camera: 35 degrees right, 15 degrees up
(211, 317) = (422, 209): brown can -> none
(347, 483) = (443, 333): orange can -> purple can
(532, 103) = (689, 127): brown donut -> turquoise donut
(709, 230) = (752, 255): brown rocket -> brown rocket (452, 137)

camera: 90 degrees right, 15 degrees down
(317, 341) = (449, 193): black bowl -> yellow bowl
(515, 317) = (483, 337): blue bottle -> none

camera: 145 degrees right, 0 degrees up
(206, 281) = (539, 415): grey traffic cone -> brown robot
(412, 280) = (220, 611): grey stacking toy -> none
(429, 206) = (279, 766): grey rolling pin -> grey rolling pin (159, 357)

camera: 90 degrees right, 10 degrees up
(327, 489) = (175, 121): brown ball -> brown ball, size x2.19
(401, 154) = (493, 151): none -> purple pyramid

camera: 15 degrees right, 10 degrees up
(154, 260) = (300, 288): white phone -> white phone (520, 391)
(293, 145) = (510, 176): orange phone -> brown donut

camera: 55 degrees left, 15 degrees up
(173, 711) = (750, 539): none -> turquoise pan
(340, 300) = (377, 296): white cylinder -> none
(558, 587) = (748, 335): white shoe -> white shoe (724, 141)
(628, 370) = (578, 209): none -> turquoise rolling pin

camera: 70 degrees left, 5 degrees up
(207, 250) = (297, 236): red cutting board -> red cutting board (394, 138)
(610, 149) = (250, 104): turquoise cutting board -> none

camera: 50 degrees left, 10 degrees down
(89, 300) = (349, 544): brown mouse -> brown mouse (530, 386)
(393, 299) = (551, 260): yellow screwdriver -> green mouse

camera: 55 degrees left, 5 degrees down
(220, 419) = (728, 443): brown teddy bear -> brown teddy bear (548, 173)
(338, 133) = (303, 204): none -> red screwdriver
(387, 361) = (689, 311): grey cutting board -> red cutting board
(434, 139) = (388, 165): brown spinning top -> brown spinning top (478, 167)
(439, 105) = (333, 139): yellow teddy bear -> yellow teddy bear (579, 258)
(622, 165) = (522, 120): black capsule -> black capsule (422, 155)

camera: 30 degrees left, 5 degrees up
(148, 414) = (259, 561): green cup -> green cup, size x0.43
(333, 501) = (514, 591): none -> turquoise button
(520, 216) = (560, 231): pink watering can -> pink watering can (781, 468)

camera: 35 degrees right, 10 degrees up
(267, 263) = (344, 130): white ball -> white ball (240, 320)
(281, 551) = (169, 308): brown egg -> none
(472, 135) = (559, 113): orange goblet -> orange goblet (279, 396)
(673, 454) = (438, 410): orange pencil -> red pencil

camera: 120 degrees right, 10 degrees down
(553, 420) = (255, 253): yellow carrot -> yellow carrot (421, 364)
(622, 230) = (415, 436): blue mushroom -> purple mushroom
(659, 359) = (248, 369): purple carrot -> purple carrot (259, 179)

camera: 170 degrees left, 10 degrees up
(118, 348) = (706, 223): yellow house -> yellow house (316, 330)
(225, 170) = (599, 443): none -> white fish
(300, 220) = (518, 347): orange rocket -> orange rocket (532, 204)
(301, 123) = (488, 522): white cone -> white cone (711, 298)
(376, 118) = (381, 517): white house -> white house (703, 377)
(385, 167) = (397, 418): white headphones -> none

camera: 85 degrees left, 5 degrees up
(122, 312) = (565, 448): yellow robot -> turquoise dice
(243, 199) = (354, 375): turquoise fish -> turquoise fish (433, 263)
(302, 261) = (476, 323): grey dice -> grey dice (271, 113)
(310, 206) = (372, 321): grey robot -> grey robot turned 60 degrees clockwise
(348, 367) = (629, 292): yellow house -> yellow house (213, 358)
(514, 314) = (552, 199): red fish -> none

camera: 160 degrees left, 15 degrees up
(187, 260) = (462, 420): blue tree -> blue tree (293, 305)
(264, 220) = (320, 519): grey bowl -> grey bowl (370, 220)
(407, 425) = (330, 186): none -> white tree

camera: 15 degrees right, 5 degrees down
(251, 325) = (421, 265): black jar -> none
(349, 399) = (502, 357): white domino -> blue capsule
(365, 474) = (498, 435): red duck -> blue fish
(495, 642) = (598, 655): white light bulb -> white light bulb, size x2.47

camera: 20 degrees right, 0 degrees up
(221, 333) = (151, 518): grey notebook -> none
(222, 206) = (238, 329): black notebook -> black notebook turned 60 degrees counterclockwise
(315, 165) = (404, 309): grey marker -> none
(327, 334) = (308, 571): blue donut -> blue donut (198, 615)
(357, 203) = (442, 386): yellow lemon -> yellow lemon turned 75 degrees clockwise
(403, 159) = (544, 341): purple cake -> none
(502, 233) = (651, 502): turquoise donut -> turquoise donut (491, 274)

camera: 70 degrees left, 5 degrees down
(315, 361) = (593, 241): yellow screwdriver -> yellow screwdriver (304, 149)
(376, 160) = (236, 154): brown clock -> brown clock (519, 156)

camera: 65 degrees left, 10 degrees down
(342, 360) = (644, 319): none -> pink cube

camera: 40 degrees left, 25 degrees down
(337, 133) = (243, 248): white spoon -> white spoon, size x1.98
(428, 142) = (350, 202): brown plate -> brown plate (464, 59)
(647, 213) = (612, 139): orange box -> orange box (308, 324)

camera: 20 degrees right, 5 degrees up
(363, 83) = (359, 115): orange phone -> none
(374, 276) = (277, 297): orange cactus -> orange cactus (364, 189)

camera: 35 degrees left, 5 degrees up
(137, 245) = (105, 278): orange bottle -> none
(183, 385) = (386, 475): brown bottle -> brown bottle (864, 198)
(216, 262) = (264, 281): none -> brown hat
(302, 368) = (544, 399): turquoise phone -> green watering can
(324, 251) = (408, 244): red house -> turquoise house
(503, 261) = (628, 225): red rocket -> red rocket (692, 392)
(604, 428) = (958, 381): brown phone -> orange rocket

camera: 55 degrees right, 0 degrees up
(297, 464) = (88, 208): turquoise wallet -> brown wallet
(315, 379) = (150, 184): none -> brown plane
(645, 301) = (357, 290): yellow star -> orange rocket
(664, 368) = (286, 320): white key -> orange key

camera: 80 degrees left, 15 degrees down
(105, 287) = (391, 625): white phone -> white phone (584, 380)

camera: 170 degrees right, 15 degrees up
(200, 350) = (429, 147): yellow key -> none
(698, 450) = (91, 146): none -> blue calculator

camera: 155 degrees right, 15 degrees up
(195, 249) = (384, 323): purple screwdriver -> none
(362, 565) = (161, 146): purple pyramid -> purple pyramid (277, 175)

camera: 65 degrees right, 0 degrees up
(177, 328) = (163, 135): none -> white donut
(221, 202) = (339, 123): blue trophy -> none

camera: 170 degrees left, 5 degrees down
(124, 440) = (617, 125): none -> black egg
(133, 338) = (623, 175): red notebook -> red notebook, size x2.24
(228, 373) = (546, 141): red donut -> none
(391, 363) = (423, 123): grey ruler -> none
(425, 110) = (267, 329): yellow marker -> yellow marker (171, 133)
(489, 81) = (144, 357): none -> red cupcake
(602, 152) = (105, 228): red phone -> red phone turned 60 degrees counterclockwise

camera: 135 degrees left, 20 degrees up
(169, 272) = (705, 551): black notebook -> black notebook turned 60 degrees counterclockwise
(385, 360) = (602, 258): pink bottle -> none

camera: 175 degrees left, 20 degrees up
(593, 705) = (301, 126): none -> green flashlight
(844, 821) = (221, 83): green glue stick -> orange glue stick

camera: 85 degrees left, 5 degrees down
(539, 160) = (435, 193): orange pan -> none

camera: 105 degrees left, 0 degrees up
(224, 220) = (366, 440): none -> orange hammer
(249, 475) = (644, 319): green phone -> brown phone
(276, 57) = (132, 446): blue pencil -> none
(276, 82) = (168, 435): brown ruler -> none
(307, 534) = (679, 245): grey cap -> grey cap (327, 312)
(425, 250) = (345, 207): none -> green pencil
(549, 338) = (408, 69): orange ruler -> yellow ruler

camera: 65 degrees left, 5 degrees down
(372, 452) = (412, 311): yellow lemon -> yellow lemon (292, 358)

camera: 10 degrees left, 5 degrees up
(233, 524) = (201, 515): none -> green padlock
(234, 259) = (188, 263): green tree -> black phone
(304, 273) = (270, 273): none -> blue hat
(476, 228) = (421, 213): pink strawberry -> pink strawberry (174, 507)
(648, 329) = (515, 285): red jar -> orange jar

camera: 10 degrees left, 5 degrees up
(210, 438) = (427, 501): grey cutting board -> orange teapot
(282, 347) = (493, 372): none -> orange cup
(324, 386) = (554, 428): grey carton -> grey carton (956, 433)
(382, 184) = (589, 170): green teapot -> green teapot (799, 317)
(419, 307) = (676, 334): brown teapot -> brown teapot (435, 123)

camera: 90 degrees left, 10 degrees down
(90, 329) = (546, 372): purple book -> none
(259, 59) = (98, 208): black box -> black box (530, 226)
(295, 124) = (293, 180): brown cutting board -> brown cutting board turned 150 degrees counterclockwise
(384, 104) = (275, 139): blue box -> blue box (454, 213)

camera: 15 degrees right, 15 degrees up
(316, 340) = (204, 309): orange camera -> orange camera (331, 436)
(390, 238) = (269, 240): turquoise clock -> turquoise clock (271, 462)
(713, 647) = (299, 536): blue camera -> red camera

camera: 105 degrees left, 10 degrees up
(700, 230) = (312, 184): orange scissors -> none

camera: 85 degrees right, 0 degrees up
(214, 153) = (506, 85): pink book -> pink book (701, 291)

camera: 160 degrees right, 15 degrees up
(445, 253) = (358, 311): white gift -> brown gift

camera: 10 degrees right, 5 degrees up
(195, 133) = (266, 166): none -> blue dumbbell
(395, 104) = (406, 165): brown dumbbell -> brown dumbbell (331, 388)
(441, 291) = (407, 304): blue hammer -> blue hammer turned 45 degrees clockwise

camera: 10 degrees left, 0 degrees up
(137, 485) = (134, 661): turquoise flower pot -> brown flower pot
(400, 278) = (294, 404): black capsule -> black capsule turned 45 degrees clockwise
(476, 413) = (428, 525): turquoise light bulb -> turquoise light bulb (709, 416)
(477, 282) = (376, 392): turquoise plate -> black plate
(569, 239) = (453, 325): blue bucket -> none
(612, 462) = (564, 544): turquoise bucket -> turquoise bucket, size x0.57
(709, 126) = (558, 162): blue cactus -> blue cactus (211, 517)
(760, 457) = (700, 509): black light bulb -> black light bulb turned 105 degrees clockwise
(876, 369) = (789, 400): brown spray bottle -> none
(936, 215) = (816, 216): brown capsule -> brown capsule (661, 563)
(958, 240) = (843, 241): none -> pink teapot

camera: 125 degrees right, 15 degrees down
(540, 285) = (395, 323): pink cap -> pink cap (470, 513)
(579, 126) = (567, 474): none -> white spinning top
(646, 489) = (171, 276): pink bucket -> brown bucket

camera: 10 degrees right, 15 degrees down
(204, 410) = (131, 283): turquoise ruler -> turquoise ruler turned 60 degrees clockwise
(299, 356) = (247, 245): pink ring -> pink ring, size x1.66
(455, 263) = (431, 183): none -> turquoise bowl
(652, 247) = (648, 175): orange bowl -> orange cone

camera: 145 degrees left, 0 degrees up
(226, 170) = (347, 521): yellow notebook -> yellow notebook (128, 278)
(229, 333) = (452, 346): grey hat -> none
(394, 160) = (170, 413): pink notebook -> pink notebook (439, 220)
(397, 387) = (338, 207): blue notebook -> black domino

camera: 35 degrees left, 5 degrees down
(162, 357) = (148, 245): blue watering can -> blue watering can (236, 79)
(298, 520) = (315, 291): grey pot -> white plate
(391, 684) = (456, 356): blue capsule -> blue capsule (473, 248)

***

The required output is the entries from their opening line through the line holding "(610, 149) = (250, 104): turquoise", repeated exactly, with both end lines kept.

Answer area:
camera: 35 degrees right, 15 degrees up
(211, 317) = (422, 209): brown can -> none
(347, 483) = (443, 333): orange can -> purple can
(532, 103) = (689, 127): brown donut -> turquoise donut
(709, 230) = (752, 255): brown rocket -> brown rocket (452, 137)

camera: 90 degrees right, 15 degrees down
(317, 341) = (449, 193): black bowl -> yellow bowl
(515, 317) = (483, 337): blue bottle -> none

camera: 145 degrees right, 0 degrees up
(206, 281) = (539, 415): grey traffic cone -> brown robot
(412, 280) = (220, 611): grey stacking toy -> none
(429, 206) = (279, 766): grey rolling pin -> grey rolling pin (159, 357)

camera: 90 degrees right, 10 degrees up
(327, 489) = (175, 121): brown ball -> brown ball, size x2.19
(401, 154) = (493, 151): none -> purple pyramid

camera: 15 degrees right, 10 degrees up
(154, 260) = (300, 288): white phone -> white phone (520, 391)
(293, 145) = (510, 176): orange phone -> brown donut

camera: 55 degrees left, 15 degrees up
(173, 711) = (750, 539): none -> turquoise pan
(340, 300) = (377, 296): white cylinder -> none
(558, 587) = (748, 335): white shoe -> white shoe (724, 141)
(628, 370) = (578, 209): none -> turquoise rolling pin

camera: 70 degrees left, 5 degrees up
(207, 250) = (297, 236): red cutting board -> red cutting board (394, 138)
(610, 149) = (250, 104): turquoise cutting board -> none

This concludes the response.